* _Problem details_
Set down exactly the lines below between the line holding "camera: 125 degrees left, 5 degrees up" and the line holding "(408, 354) = (304, 308): green", inclusive; no other line belongs in the answer.

Task input Start Marker

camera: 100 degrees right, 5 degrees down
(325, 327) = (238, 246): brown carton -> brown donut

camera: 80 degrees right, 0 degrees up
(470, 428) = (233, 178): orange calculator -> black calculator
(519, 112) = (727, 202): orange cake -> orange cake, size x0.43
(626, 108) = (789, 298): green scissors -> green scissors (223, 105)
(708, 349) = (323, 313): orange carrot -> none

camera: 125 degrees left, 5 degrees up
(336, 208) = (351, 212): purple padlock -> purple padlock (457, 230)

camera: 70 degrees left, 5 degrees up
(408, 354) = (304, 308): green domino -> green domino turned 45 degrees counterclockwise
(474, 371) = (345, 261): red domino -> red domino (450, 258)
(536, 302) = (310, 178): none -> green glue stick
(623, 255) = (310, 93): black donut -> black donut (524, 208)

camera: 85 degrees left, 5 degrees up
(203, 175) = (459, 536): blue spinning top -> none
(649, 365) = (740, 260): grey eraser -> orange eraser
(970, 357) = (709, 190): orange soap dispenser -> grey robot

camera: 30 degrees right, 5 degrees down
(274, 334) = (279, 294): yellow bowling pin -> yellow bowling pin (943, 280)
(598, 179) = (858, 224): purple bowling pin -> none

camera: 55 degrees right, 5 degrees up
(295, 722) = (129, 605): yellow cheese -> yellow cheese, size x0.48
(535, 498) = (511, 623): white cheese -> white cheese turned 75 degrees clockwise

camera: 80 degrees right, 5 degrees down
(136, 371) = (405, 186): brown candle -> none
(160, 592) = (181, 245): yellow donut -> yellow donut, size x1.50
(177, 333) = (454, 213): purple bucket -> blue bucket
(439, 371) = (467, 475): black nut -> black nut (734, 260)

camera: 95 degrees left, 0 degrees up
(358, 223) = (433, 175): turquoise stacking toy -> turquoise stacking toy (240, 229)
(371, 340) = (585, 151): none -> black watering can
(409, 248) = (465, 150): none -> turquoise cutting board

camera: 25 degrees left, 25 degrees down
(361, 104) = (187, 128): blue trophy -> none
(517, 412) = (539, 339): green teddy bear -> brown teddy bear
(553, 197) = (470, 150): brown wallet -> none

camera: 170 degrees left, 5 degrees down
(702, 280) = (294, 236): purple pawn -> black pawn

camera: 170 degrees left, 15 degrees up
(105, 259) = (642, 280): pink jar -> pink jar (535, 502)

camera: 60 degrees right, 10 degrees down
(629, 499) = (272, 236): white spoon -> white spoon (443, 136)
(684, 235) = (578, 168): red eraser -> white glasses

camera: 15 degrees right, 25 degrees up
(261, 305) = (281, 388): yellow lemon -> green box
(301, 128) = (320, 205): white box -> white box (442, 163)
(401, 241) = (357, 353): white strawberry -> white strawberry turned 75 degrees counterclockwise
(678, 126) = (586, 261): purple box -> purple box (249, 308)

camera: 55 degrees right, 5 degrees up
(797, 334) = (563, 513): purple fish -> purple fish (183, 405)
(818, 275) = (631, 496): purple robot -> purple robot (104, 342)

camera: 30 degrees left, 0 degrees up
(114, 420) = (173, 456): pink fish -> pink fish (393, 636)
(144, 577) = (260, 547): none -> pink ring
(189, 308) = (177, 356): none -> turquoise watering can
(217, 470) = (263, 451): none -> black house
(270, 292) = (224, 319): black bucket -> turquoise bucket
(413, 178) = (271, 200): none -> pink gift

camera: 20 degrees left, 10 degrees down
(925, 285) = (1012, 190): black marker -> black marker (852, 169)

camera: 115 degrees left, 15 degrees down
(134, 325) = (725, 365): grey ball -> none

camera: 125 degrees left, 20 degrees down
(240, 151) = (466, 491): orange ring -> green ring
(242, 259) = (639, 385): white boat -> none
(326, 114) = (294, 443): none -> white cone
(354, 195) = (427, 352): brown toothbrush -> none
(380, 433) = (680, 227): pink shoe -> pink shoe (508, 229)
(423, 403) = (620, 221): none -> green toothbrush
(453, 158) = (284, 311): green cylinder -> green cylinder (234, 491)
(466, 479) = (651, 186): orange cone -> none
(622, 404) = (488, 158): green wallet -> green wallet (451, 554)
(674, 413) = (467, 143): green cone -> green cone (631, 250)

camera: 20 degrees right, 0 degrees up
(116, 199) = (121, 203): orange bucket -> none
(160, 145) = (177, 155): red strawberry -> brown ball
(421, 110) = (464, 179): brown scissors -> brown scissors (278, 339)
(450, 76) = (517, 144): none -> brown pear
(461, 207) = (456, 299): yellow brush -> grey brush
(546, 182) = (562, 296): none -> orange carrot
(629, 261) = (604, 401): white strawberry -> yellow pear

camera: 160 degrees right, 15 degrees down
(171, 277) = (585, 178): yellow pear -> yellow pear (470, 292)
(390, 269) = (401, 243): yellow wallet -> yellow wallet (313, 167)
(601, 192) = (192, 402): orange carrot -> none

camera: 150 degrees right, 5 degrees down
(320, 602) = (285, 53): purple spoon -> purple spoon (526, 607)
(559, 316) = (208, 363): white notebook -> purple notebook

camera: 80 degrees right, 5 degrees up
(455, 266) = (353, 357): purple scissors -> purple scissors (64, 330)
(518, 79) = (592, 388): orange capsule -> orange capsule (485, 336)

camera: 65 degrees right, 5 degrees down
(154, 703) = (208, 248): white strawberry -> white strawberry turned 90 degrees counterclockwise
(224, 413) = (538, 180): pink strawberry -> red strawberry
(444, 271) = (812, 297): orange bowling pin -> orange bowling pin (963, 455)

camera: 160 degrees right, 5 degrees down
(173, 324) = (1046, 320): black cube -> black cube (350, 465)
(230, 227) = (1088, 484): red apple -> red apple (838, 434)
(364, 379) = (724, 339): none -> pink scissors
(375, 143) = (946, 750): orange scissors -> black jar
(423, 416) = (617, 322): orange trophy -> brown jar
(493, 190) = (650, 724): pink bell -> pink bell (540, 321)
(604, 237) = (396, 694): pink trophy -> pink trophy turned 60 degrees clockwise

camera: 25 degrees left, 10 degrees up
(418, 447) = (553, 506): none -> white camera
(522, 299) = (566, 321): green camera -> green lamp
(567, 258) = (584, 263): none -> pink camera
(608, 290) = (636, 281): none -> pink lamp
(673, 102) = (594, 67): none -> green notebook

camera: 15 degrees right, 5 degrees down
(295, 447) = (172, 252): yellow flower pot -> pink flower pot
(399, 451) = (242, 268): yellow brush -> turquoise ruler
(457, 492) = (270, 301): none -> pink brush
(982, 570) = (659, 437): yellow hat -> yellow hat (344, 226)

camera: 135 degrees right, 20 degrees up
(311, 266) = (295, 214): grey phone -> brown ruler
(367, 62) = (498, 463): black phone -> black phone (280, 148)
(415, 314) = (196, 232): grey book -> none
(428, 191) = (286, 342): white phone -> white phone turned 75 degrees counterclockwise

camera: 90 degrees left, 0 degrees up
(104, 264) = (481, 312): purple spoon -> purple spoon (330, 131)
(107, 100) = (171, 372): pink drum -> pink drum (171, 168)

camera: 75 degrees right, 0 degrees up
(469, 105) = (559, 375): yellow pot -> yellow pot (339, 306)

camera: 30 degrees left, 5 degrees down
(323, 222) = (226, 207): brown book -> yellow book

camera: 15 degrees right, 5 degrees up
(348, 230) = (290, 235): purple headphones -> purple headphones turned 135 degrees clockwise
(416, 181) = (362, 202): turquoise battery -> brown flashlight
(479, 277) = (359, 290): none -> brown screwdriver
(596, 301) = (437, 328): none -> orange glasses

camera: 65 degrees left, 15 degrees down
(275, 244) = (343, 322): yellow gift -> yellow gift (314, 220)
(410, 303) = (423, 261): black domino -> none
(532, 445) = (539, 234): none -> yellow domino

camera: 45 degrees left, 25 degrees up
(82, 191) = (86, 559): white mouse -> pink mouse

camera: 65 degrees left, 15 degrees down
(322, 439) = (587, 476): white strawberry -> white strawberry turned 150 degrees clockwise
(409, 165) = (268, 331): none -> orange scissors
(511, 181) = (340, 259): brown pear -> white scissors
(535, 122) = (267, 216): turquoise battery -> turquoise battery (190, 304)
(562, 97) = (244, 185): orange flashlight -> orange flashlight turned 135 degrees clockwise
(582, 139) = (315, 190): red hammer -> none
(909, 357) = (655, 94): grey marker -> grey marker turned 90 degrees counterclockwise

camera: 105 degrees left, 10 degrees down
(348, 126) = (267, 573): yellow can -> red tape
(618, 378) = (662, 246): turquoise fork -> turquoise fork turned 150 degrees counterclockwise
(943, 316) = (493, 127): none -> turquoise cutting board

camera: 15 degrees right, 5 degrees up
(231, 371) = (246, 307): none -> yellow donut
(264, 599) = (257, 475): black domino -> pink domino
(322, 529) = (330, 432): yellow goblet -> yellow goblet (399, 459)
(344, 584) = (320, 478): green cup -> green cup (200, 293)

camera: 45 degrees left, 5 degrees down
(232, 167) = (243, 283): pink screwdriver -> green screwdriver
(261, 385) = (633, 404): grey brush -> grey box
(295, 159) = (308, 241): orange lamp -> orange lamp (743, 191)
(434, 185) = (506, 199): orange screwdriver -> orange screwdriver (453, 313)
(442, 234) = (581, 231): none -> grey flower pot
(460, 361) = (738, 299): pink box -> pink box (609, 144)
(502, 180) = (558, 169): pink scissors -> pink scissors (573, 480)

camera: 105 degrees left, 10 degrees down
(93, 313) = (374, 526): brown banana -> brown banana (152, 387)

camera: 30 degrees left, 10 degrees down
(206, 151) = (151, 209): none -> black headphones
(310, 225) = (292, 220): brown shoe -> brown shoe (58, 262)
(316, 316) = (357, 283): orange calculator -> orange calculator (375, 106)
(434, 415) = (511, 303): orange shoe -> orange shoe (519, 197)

Task input End Marker

* _Expected output_
camera: 125 degrees left, 5 degrees up
(336, 208) = (351, 212): purple padlock -> purple padlock (457, 230)

camera: 70 degrees left, 5 degrees up
(408, 354) = (304, 308): green domino -> green domino turned 45 degrees counterclockwise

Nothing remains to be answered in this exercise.